▶ _Task_:
Copy every line below precisely as it appears.

═════ Data for processing ═════

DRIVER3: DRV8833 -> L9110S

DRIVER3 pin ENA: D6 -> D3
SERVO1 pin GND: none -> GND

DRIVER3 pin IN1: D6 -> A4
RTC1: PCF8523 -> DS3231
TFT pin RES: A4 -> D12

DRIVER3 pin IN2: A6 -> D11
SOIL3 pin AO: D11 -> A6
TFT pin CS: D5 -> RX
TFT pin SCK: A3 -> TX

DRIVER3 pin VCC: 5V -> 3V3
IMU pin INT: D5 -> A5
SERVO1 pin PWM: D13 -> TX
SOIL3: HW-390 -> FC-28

═════

▶ _Exercise answer_:
DRIVER3: DRV8833 -> L9110S

DRIVER3 pin ENA: D6 -> D3
SERVO1 pin GND: none -> GND

DRIVER3 pin IN1: D6 -> A4
RTC1: PCF8523 -> DS3231
TFT pin RES: A4 -> D12

DRIVER3 pin IN2: A6 -> D11
SOIL3 pin AO: D11 -> A6
TFT pin CS: D5 -> RX
TFT pin SCK: A3 -> TX

DRIVER3 pin VCC: 5V -> 3V3
IMU pin INT: D5 -> A5
SERVO1 pin PWM: D13 -> TX
SOIL3: HW-390 -> FC-28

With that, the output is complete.